State how many lines of the records contain the string "kern", matching case exactly. Reply with the number alone.

Stored dataset items
◆ ◆ ◆ ◆ ◆

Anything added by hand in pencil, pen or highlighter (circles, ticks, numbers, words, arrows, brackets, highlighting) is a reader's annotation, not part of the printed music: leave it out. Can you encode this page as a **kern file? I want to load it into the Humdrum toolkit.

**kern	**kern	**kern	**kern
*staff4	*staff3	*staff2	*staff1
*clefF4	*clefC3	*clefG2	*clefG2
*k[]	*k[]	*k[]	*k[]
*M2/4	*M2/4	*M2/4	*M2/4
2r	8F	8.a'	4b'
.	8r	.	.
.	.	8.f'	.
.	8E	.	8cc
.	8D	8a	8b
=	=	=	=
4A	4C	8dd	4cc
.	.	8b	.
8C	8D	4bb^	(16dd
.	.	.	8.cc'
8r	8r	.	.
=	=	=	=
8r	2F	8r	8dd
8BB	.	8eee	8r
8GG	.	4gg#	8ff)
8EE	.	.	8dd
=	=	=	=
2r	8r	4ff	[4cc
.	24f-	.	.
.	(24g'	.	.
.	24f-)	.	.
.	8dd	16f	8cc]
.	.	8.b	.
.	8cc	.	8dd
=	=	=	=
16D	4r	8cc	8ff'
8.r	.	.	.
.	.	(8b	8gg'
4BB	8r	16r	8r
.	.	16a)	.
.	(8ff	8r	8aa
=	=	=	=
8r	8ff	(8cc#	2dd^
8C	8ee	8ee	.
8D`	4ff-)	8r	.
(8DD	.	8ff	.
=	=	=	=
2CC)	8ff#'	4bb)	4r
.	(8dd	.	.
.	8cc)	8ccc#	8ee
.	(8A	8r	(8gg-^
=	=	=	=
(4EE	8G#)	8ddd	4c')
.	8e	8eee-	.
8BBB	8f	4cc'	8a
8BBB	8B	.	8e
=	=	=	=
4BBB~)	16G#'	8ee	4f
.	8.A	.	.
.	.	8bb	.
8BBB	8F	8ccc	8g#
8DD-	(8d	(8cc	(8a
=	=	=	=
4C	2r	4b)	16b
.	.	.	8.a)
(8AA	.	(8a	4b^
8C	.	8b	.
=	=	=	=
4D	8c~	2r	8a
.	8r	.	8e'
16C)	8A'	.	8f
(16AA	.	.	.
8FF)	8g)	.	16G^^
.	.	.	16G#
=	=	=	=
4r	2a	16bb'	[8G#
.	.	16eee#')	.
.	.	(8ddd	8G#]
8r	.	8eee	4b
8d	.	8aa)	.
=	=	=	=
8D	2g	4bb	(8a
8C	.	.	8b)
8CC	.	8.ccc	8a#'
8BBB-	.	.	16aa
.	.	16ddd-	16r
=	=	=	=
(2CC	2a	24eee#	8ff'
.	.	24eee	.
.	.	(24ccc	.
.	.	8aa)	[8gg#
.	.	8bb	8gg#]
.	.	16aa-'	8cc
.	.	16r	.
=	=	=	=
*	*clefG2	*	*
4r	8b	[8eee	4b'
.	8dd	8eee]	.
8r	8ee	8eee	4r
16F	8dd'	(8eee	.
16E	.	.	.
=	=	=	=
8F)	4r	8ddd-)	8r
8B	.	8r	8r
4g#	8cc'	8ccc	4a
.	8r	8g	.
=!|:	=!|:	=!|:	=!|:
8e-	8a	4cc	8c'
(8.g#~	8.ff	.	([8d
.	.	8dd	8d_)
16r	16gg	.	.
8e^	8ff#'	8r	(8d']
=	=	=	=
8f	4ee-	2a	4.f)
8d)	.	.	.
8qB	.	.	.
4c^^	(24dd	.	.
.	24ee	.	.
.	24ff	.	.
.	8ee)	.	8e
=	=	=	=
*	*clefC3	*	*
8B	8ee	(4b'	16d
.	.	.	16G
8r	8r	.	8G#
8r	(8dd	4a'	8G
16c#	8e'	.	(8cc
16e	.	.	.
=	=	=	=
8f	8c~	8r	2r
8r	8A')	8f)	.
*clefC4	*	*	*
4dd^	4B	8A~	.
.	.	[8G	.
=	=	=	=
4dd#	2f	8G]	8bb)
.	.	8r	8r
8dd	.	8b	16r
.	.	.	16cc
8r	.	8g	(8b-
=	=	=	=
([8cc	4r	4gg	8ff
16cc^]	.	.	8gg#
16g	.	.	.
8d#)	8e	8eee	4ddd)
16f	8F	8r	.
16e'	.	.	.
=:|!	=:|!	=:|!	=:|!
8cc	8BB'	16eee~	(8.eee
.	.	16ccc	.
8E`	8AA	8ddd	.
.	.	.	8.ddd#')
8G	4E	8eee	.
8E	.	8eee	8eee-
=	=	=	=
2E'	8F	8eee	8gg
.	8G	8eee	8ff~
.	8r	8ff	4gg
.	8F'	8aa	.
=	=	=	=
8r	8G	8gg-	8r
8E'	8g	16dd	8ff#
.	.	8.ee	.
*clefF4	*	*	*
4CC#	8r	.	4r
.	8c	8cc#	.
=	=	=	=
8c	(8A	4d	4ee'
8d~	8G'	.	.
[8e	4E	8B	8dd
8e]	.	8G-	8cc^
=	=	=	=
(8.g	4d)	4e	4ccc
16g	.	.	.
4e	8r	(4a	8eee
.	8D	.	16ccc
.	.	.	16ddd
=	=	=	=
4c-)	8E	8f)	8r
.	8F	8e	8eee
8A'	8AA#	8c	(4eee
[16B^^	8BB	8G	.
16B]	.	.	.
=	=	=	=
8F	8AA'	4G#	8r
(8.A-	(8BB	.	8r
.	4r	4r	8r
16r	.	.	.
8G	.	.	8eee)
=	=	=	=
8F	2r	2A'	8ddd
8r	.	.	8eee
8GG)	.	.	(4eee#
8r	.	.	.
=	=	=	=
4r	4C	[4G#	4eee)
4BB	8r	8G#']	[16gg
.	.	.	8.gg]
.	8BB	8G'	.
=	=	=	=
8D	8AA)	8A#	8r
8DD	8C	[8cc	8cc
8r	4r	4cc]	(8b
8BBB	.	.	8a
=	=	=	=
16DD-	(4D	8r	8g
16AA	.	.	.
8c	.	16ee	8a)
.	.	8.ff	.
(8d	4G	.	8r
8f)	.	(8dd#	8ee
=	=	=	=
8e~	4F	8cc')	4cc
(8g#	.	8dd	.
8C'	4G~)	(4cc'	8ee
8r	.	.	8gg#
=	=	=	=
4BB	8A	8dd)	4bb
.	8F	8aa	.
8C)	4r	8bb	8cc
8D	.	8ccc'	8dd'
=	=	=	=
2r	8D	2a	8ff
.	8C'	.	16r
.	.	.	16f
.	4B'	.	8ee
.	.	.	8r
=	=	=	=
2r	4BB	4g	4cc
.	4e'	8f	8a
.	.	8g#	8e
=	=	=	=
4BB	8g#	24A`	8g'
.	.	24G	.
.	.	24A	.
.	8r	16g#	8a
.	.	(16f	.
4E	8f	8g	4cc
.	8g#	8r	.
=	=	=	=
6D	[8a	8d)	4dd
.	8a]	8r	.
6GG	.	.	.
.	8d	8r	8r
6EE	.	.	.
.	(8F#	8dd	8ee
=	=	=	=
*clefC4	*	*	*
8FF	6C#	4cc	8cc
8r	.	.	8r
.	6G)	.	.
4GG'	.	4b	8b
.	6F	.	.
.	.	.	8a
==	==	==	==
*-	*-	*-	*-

◆ ◆ ◆ ◆ ◆

The output:
2